=== Begin Enclosure ===

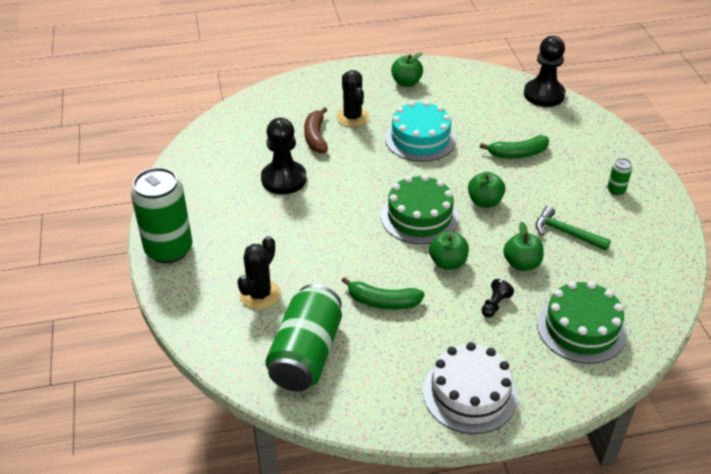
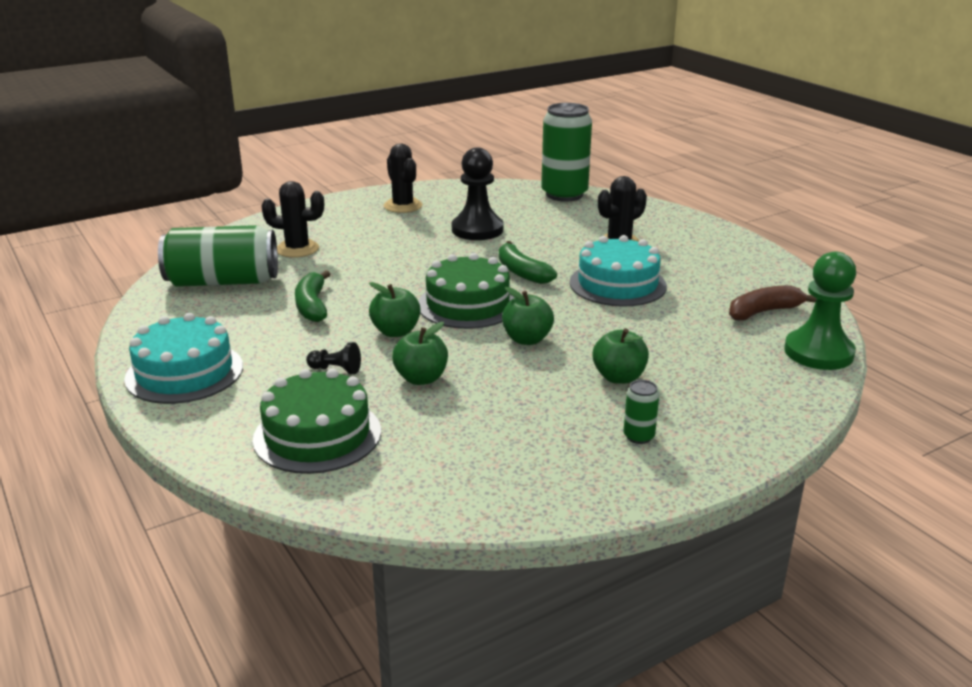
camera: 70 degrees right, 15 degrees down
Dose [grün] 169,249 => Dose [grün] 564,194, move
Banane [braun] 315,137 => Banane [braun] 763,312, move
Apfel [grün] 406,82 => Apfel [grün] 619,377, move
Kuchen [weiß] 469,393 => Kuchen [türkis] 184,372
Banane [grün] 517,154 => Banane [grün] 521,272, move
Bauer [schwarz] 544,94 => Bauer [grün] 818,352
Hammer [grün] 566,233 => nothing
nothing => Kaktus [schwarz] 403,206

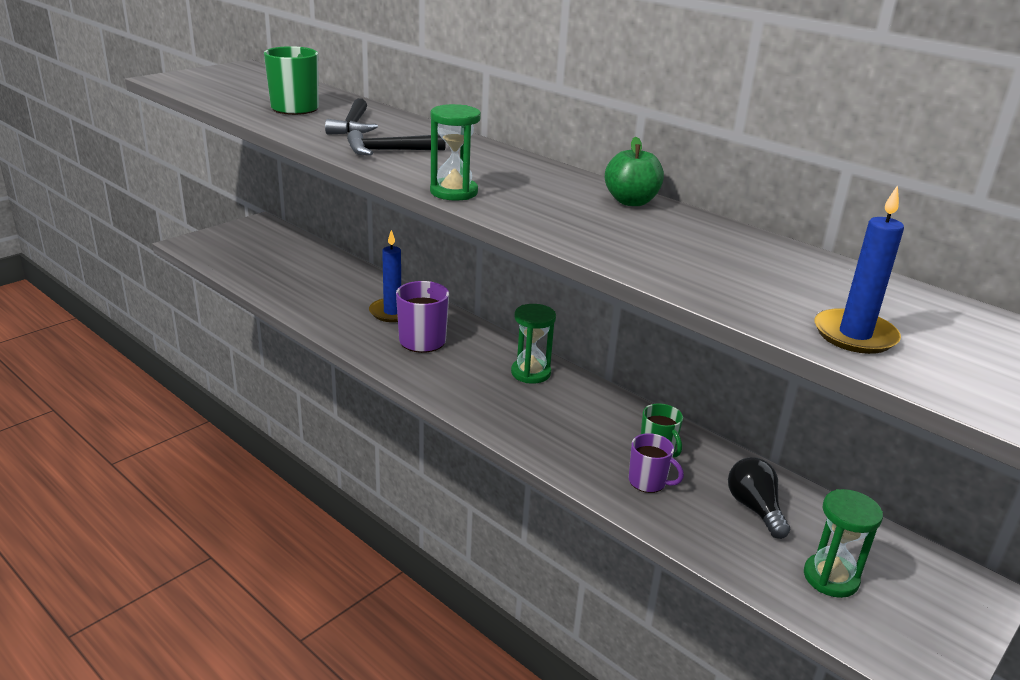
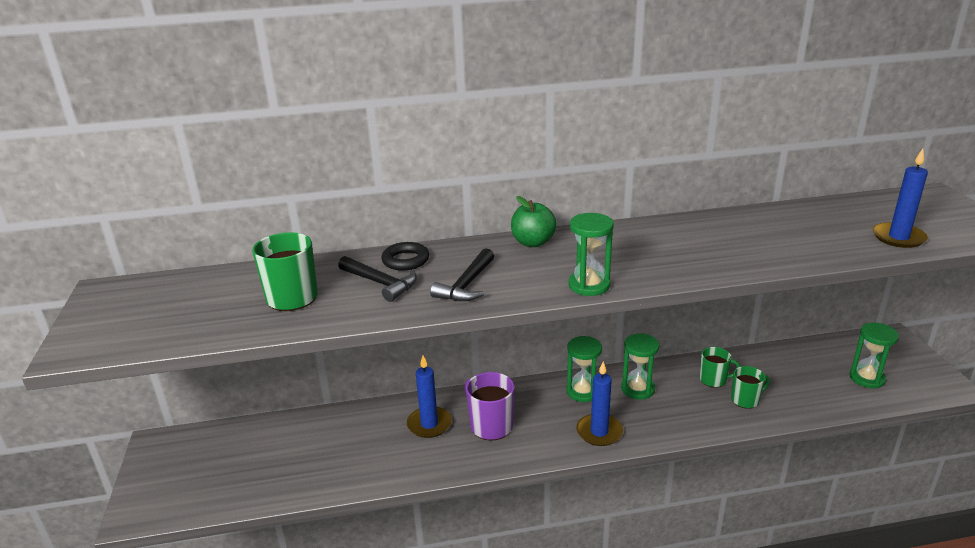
camera: 50 degrees left, 0 degrees up
Apfel [grün] 631,201 => Apfel [grün] 533,242, move
Tasse [lila] 648,482 => Tasse [grün] 745,400
Glühbirne [schwarz] 754,508 => nothing
nothing => Ring [schwarz] 405,260
nothing => Kerze [blau] 599,432
nothing => Sanduhr [grün] 638,389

=== End Enclosure ===

**Instructions for the task:**
No pictures belong in the output. It should reproduce exactly the lines from the one containing "Kuchen [weiß] 469,393" through the end of the data, both ends included.

**Expected answer:**
Kuchen [weiß] 469,393 => Kuchen [türkis] 184,372
Banane [grün] 517,154 => Banane [grün] 521,272, move
Bauer [schwarz] 544,94 => Bauer [grün] 818,352
Hammer [grün] 566,233 => nothing
nothing => Kaktus [schwarz] 403,206

camera: 50 degrees left, 0 degrees up
Apfel [grün] 631,201 => Apfel [grün] 533,242, move
Tasse [lila] 648,482 => Tasse [grün] 745,400
Glühbirne [schwarz] 754,508 => nothing
nothing => Ring [schwarz] 405,260
nothing => Kerze [blau] 599,432
nothing => Sanduhr [grün] 638,389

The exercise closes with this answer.